** Your task **
From the entries below, count the lines holding the word "none" and give nothing but the number.

** Excerpted records **
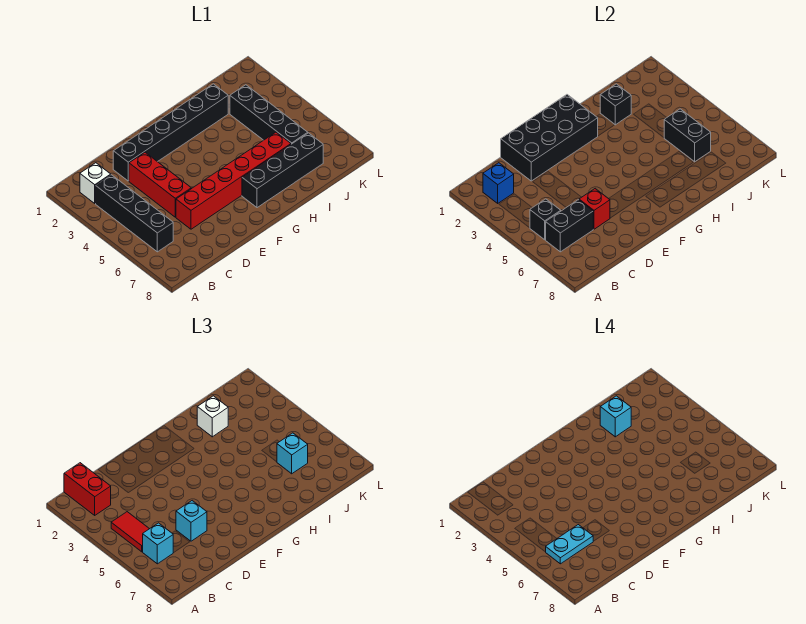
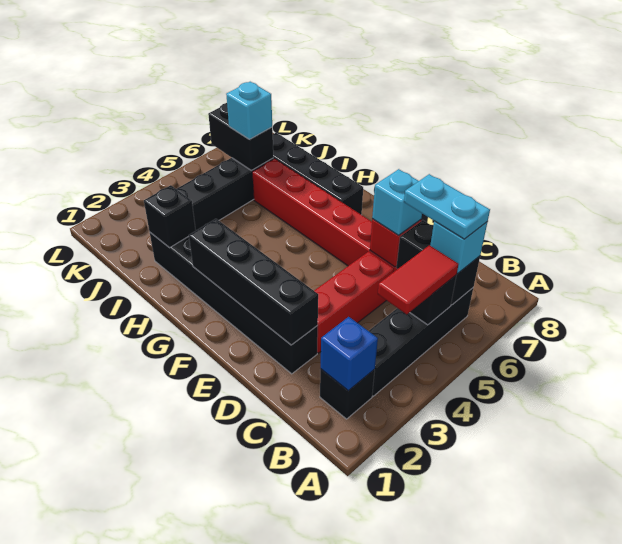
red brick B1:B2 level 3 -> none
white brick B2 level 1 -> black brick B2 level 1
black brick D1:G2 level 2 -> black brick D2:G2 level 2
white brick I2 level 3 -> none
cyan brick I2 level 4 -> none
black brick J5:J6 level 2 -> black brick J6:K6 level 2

...

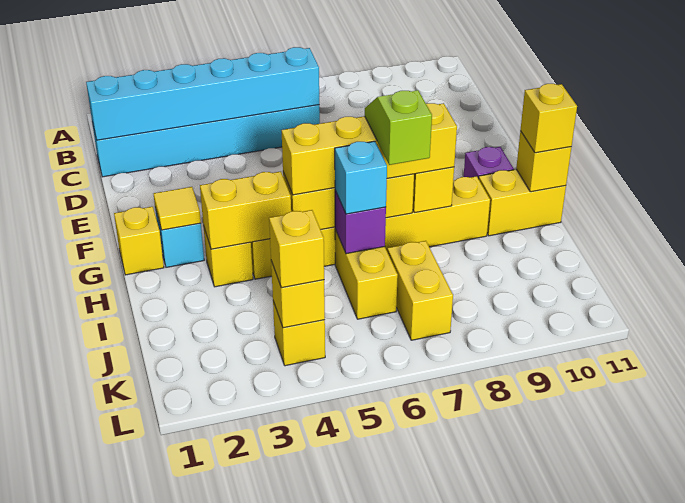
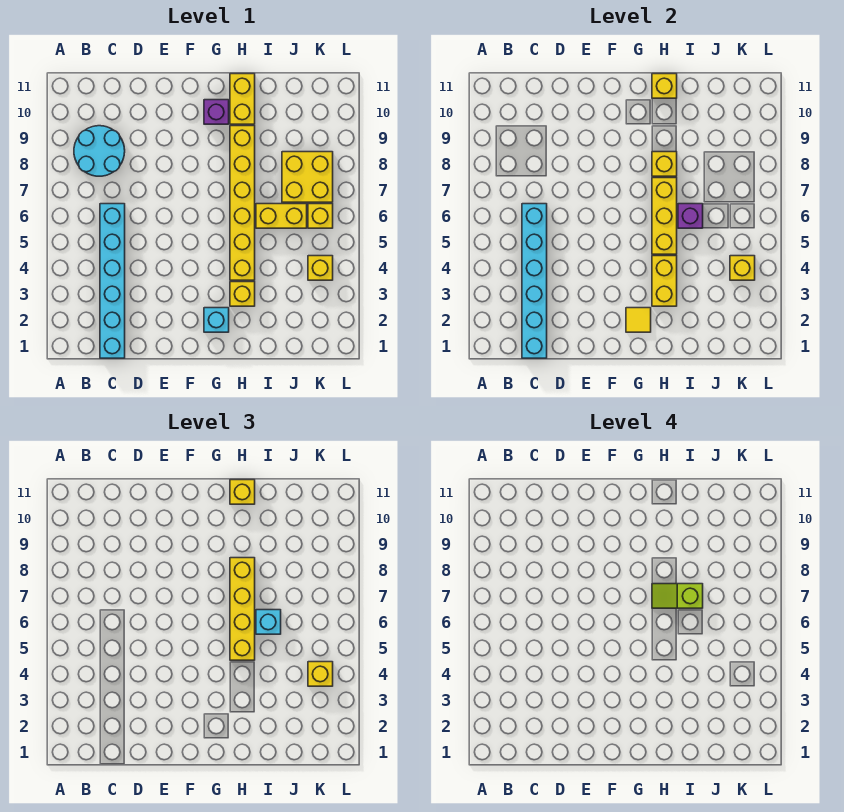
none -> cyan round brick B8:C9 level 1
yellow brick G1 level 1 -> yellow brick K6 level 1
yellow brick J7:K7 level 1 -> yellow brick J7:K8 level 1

---

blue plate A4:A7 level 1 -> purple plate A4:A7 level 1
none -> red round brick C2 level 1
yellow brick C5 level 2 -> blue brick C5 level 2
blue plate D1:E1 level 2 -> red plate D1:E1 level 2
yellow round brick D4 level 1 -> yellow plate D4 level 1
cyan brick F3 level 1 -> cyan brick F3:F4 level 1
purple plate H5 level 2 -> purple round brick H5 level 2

** Answer below **
5